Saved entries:
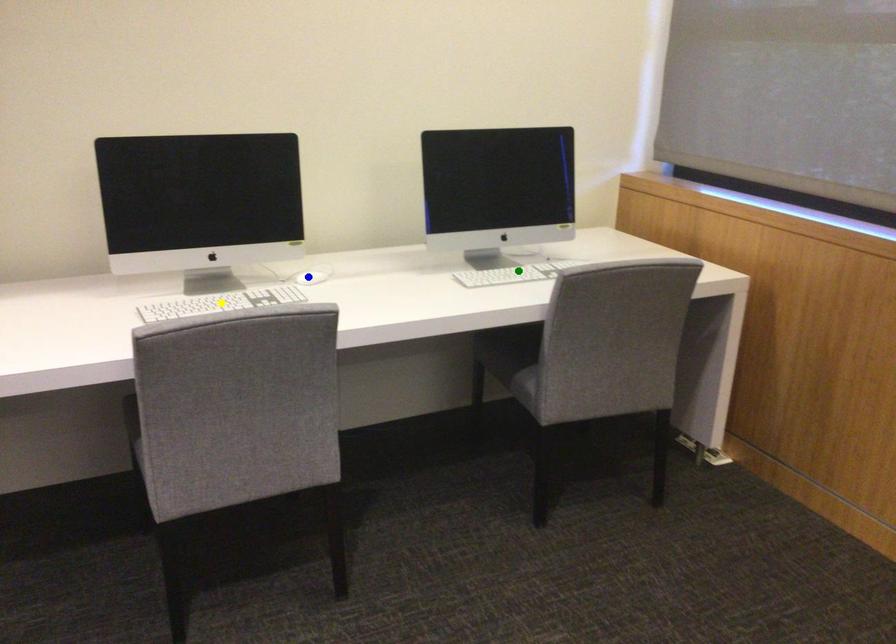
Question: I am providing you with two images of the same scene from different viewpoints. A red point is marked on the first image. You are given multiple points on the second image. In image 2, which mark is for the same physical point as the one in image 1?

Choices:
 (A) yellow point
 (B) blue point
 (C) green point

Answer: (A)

### Exercise details:
Pull out every line in the rows above that contains the word "multiple", and copy each one in full.

### Task result:
Question: I am providing you with two images of the same scene from different viewpoints. A red point is marked on the first image. You are given multiple points on the second image. In image 2, which mark is for the same physical point as the one in image 1?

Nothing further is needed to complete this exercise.